Problem details - Each entry below should be returned exactly as is, with the pictures removed.

Dataset excerpts -
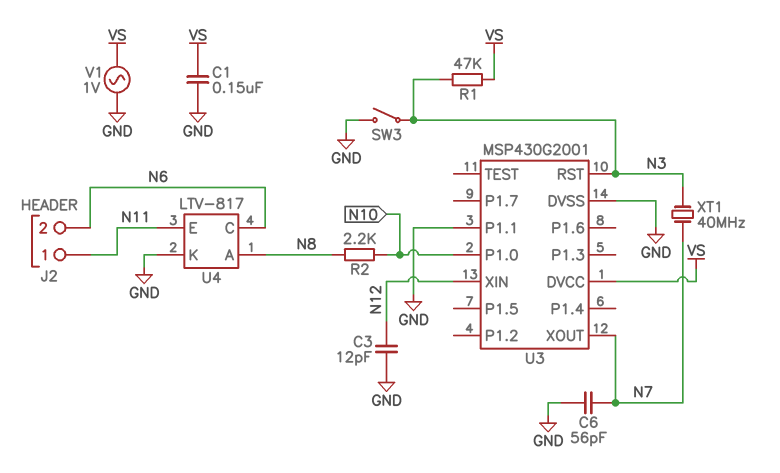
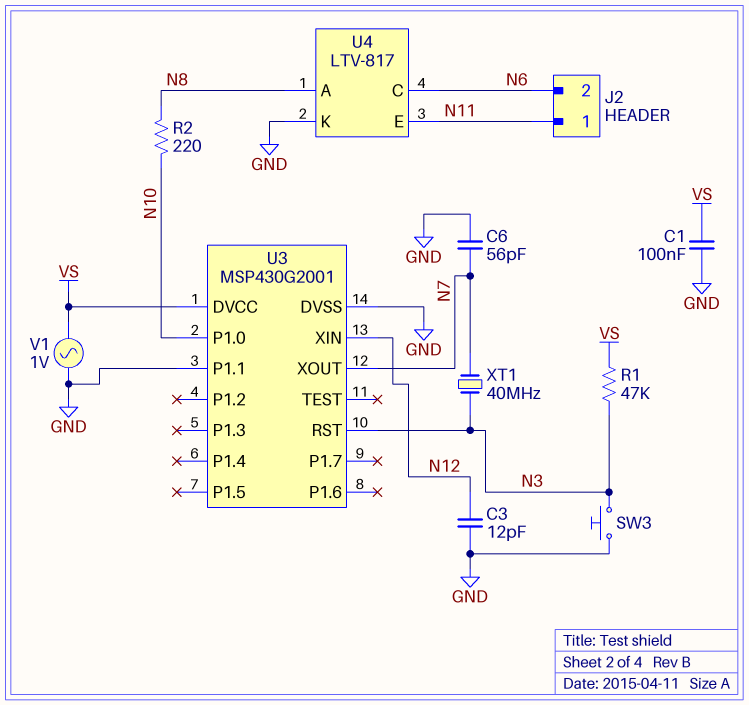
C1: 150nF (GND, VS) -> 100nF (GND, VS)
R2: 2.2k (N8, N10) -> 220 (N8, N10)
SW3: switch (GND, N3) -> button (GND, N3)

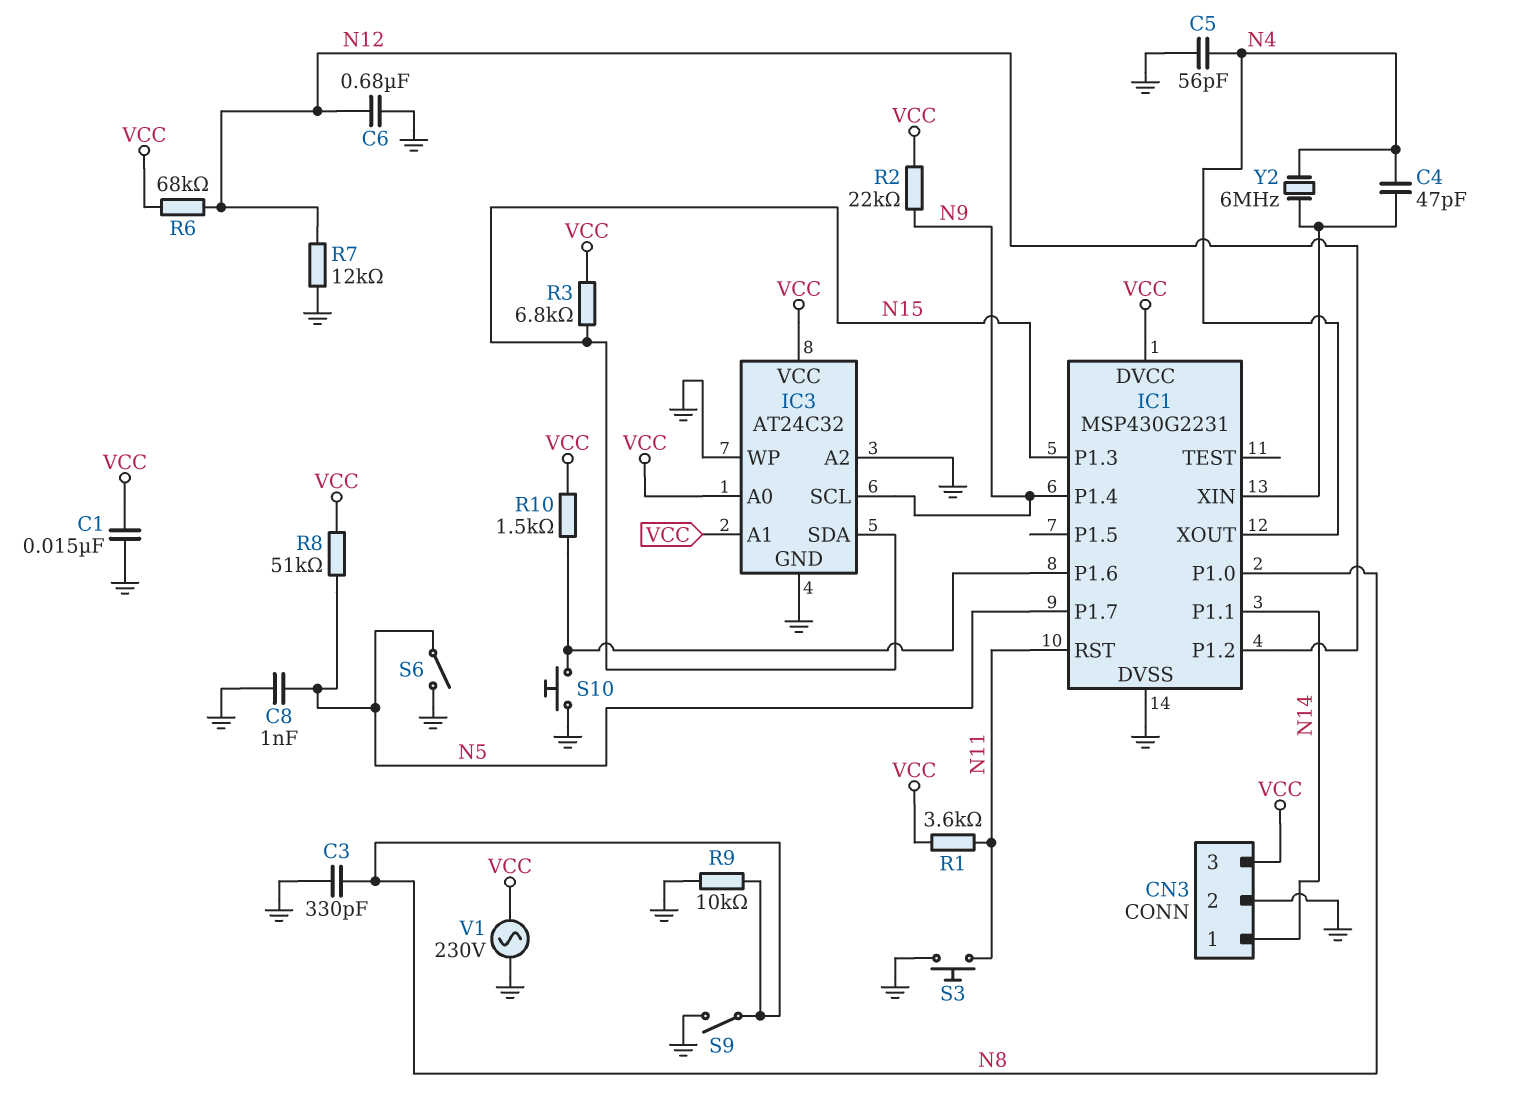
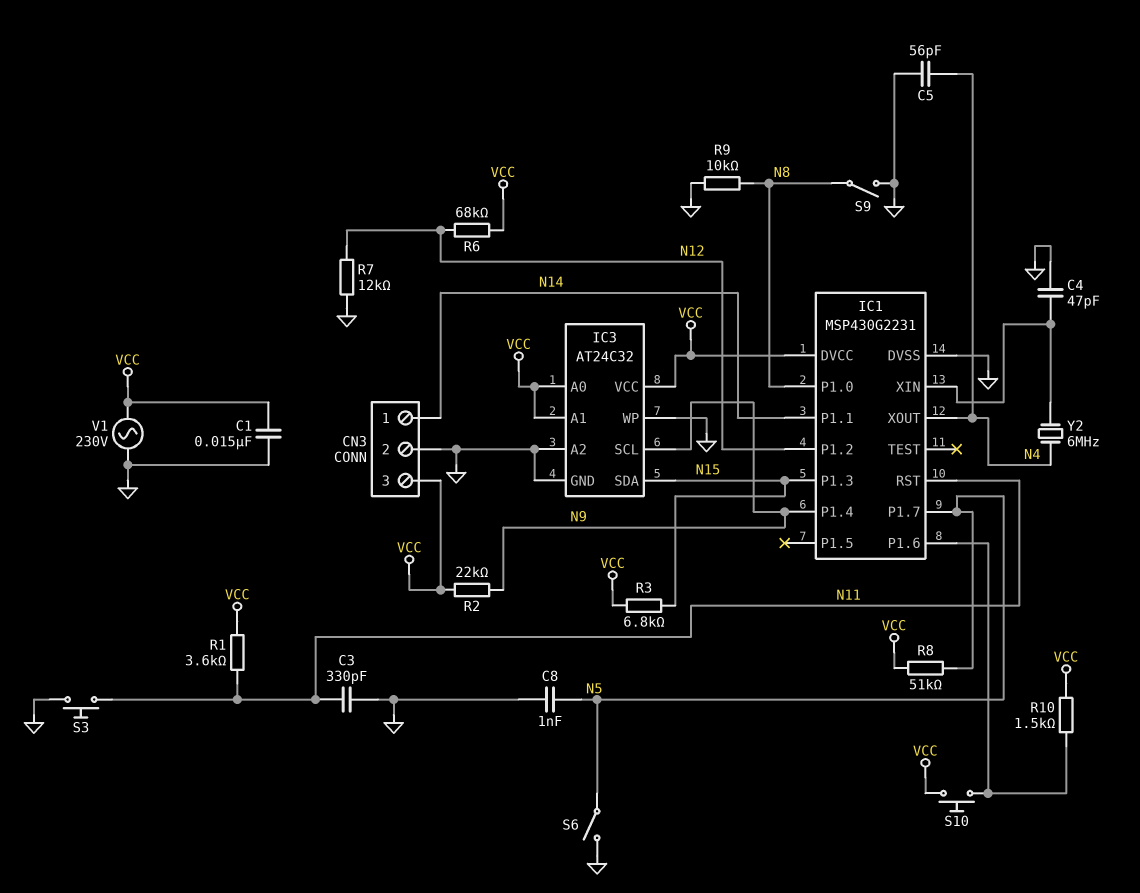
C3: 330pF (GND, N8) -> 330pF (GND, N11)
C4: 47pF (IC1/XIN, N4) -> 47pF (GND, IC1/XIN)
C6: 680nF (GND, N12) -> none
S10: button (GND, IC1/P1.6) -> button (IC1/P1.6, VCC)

Solution for this problem -
C1: 150nF (GND, VS) -> 100nF (GND, VS)
R2: 2.2k (N8, N10) -> 220 (N8, N10)
SW3: switch (GND, N3) -> button (GND, N3)

C3: 330pF (GND, N8) -> 330pF (GND, N11)
C4: 47pF (IC1/XIN, N4) -> 47pF (GND, IC1/XIN)
C6: 680nF (GND, N12) -> none
S10: button (GND, IC1/P1.6) -> button (IC1/P1.6, VCC)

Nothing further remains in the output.